**Required action**
All of the entries need to be printed again exactly; pictures are the only thing to omit.
+ + + +
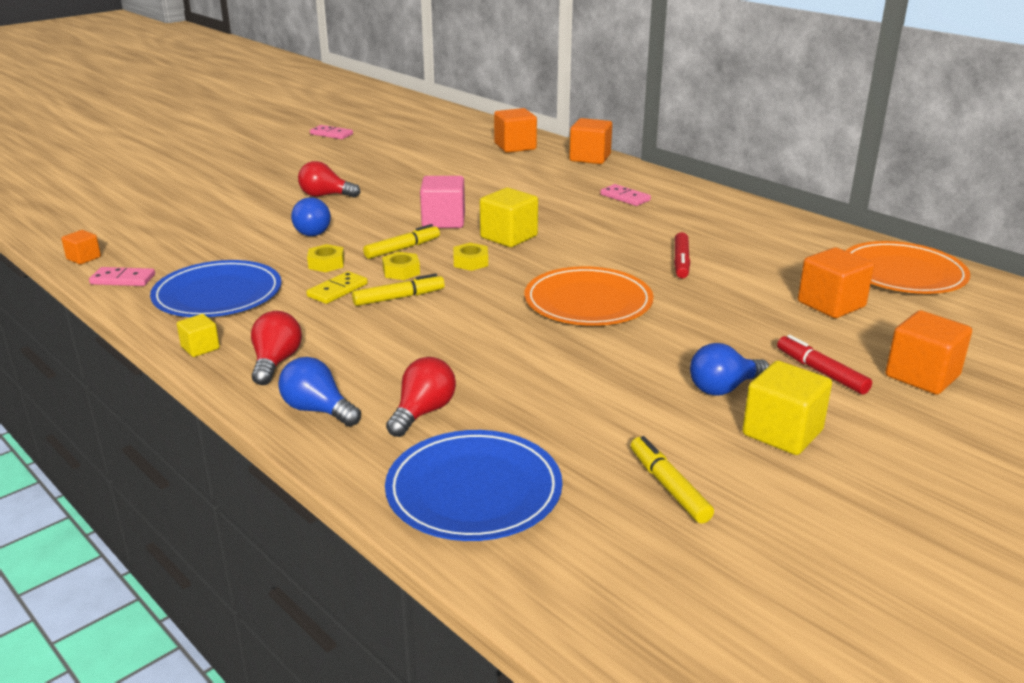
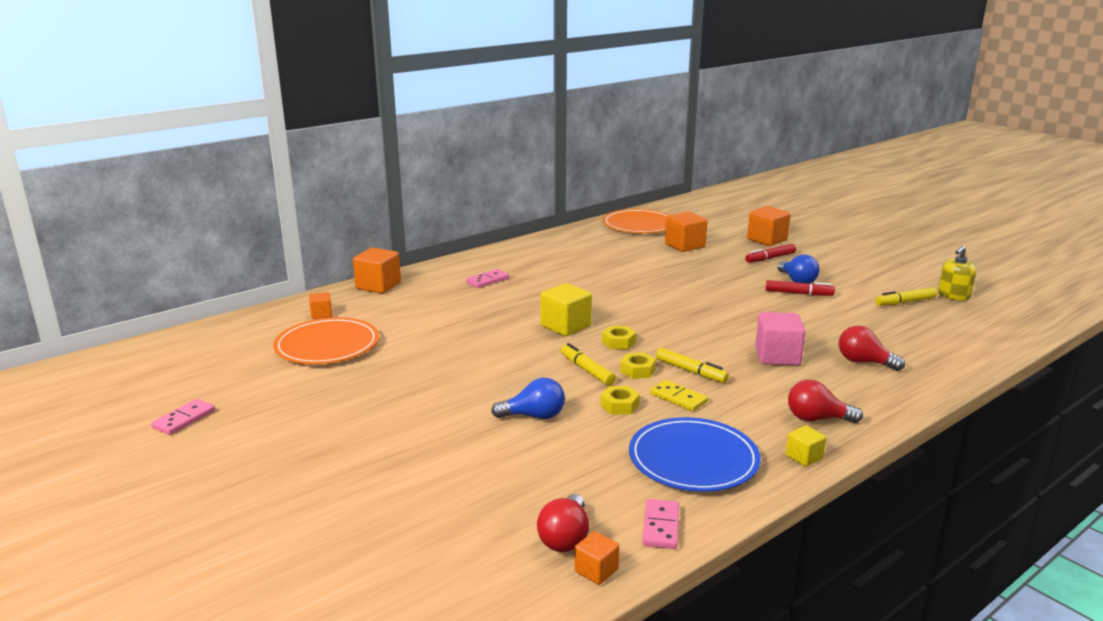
camera: 85 degrees left, 5 degrees down
(318, 410) = (879, 398): blue light bulb -> none
(325, 195) = (428, 413): red light bulb -> red light bulb (565, 538)
(398, 298) = (690, 371): yellow marker -> yellow marker turned 150 degrees clockwise
(443, 221) = (522, 352): pink cube -> pink cube (777, 356)
(474, 490) = (940, 348): blue plate -> none
(515, 146) = (321, 314): orange cube -> orange cube, size x0.55
(588, 302) = (689, 306): orange plate -> orange plate (327, 345)
(681, 262) = (620, 274): red marker -> red marker (798, 293)
(730, 557) = (953, 295): none -> yellow soap dispenser
(782, 432) = (838, 274): yellow cube -> none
+ + + +
**Written answer**
camera: 85 degrees left, 5 degrees down
(318, 410) = (879, 398): blue light bulb -> none
(325, 195) = (428, 413): red light bulb -> red light bulb (565, 538)
(398, 298) = (690, 371): yellow marker -> yellow marker turned 150 degrees clockwise
(443, 221) = (522, 352): pink cube -> pink cube (777, 356)
(474, 490) = (940, 348): blue plate -> none
(515, 146) = (321, 314): orange cube -> orange cube, size x0.55
(588, 302) = (689, 306): orange plate -> orange plate (327, 345)
(681, 262) = (620, 274): red marker -> red marker (798, 293)
(730, 557) = (953, 295): none -> yellow soap dispenser
(782, 432) = (838, 274): yellow cube -> none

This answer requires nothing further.